Rows from a dataset

<<<<

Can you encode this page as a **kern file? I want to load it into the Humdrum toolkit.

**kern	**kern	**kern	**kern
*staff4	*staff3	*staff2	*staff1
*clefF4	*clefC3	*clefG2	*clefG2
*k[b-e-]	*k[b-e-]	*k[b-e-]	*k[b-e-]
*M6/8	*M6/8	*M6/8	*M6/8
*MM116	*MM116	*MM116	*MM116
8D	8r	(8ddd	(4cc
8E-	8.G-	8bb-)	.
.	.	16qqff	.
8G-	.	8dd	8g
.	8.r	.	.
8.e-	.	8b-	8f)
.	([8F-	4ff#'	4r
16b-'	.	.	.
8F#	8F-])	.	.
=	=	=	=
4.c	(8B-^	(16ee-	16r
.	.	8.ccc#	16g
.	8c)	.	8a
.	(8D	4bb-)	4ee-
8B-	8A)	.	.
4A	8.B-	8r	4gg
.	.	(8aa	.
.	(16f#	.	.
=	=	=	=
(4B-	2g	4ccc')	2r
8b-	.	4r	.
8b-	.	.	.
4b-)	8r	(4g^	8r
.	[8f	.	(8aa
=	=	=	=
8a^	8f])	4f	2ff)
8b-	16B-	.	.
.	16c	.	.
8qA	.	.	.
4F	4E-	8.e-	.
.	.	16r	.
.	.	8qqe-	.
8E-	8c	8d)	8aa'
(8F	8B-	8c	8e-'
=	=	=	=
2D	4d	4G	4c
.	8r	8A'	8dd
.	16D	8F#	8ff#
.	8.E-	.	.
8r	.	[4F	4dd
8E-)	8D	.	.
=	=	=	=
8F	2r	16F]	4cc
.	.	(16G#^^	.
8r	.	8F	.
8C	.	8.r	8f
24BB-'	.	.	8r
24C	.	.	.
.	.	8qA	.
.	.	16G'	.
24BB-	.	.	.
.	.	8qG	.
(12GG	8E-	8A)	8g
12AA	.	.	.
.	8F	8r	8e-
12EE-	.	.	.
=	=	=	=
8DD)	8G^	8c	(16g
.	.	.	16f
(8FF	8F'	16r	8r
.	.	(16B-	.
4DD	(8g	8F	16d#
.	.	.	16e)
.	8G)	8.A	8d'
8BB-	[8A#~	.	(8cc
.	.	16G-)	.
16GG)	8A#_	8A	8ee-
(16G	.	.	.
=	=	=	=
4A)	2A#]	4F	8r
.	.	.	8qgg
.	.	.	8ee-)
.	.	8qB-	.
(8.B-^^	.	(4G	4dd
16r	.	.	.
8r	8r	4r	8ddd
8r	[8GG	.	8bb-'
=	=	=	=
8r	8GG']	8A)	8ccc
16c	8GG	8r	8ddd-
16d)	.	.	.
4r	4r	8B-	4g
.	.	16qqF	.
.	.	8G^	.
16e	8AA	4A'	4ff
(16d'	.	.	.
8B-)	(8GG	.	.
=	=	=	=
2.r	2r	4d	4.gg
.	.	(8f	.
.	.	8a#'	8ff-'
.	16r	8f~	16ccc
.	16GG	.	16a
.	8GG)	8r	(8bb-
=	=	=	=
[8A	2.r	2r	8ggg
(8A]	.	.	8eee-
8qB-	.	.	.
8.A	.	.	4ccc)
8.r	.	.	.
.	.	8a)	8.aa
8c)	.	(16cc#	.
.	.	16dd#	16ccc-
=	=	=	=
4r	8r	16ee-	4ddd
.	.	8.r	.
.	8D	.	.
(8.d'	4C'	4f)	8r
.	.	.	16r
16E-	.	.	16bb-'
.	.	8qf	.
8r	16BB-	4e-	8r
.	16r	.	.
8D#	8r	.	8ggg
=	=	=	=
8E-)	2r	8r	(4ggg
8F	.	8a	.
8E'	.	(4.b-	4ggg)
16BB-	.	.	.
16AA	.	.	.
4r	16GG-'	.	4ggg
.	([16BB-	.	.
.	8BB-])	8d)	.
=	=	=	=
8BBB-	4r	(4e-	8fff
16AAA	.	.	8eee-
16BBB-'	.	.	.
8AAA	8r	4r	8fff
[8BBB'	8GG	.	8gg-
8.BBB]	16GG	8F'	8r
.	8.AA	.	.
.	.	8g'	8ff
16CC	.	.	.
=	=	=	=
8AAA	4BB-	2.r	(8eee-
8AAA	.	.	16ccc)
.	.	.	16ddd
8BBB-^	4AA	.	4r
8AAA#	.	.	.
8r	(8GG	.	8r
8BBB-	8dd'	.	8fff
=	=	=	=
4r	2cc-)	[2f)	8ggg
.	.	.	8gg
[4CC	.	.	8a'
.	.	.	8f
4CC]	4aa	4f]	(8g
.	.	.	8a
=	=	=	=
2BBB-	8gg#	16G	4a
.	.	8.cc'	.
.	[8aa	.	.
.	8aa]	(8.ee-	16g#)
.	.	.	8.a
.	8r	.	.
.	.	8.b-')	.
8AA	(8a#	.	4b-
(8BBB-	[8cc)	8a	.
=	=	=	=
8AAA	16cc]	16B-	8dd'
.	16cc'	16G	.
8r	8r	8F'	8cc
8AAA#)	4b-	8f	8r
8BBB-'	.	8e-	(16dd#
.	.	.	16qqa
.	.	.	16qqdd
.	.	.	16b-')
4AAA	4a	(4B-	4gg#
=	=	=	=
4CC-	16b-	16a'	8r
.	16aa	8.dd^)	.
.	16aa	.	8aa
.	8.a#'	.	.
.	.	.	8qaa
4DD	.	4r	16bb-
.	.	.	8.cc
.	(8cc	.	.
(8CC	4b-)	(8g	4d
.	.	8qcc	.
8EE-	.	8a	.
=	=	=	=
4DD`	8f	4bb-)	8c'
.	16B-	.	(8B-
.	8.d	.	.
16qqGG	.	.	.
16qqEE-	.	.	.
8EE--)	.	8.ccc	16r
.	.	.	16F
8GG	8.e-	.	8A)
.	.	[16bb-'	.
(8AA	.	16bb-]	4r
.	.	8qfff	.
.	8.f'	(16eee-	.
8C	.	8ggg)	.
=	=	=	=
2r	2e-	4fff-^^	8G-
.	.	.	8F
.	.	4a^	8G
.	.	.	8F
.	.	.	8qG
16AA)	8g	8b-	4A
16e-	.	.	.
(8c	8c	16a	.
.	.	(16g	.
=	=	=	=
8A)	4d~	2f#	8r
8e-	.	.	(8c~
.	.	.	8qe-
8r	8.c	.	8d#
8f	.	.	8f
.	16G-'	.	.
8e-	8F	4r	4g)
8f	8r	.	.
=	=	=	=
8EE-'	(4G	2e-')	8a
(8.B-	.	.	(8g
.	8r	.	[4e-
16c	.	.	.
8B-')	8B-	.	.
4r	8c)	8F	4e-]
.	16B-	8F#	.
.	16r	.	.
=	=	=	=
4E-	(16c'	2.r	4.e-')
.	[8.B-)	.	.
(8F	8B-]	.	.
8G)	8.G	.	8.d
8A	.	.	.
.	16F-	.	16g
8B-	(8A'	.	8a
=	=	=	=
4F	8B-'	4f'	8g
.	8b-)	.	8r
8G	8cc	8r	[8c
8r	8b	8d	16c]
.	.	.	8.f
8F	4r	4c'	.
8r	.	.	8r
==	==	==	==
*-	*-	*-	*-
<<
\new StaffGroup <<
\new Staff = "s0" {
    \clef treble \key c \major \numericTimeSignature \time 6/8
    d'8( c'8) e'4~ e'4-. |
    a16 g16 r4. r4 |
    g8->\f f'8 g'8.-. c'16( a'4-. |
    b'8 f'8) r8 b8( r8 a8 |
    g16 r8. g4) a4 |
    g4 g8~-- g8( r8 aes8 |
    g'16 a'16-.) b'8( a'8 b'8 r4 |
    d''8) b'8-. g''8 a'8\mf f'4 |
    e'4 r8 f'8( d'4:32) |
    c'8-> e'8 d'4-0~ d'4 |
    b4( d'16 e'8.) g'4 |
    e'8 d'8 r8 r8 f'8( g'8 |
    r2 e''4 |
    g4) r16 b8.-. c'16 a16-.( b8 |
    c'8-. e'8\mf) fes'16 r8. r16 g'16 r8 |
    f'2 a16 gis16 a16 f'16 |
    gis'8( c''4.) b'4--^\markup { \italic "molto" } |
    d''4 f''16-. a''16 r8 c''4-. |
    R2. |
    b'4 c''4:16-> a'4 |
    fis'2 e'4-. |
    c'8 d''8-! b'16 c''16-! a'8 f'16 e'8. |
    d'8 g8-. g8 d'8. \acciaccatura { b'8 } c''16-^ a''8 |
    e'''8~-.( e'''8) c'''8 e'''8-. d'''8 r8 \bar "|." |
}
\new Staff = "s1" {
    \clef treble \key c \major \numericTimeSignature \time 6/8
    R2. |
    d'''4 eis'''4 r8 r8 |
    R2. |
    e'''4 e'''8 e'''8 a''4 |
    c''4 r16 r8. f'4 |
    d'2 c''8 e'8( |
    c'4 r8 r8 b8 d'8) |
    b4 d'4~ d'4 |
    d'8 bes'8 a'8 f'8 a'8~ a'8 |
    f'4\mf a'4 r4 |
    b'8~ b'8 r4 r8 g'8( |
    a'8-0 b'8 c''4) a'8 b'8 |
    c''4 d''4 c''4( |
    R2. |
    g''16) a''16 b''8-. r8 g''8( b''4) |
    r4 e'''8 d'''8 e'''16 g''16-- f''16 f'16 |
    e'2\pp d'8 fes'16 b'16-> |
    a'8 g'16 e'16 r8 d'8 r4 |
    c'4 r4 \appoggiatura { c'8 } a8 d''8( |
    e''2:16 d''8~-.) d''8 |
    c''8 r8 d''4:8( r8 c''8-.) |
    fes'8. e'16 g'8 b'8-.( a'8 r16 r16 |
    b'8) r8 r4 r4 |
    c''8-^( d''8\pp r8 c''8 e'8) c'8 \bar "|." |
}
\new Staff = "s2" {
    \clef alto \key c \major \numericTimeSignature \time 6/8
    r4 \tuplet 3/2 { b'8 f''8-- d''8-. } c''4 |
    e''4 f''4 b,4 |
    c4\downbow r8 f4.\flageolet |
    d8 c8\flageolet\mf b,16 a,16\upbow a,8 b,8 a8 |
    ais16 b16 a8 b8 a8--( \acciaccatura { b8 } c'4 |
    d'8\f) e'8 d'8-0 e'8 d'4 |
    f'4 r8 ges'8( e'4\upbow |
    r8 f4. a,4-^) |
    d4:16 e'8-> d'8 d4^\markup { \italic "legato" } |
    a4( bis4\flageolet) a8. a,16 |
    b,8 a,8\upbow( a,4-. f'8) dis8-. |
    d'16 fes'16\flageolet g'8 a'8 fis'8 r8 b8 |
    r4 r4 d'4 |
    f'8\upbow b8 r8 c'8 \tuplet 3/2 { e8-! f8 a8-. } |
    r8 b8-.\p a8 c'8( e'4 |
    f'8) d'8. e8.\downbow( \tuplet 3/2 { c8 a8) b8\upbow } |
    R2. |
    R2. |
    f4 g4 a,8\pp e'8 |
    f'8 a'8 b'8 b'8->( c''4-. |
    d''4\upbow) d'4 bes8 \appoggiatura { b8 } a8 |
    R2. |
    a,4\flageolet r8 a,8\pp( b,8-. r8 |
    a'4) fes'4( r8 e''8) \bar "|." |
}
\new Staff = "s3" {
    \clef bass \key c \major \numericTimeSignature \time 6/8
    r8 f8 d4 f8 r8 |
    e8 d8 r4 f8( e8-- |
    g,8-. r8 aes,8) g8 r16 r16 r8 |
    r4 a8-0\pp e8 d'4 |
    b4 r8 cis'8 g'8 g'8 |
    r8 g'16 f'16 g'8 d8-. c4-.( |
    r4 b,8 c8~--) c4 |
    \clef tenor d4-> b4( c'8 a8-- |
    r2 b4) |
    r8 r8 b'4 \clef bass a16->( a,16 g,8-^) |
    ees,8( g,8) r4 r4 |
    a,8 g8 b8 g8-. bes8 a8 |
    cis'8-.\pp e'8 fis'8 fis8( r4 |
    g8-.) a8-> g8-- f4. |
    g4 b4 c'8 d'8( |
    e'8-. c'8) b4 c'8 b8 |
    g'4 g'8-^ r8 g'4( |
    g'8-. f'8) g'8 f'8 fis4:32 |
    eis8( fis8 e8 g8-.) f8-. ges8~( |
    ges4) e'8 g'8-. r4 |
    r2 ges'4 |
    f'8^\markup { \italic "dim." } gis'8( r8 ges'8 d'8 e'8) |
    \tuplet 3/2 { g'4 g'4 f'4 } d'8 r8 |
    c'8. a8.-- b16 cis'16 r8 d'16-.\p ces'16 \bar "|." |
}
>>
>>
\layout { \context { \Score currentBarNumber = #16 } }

>>>>

» Exercise details
Which lines in the records above contain the string "upbow"? Copy each of those lines in full.

» Written answer
    d8 c8\flageolet\mf b,16 a,16\upbow a,8 b,8 a8 |
    f'4 r8 ges'8( e'4\upbow |
    b,8 a,8\upbow( a,4-. f'8) dis8-. |
    f'8\upbow b8 r8 c'8 \tuplet 3/2 { e8-! f8 a8-. } |
    f'8) d'8. e8.\downbow( \tuplet 3/2 { c8 a8) b8\upbow } |
    d''4\upbow) d'4 bes8 \appoggiatura { b8 } a8 |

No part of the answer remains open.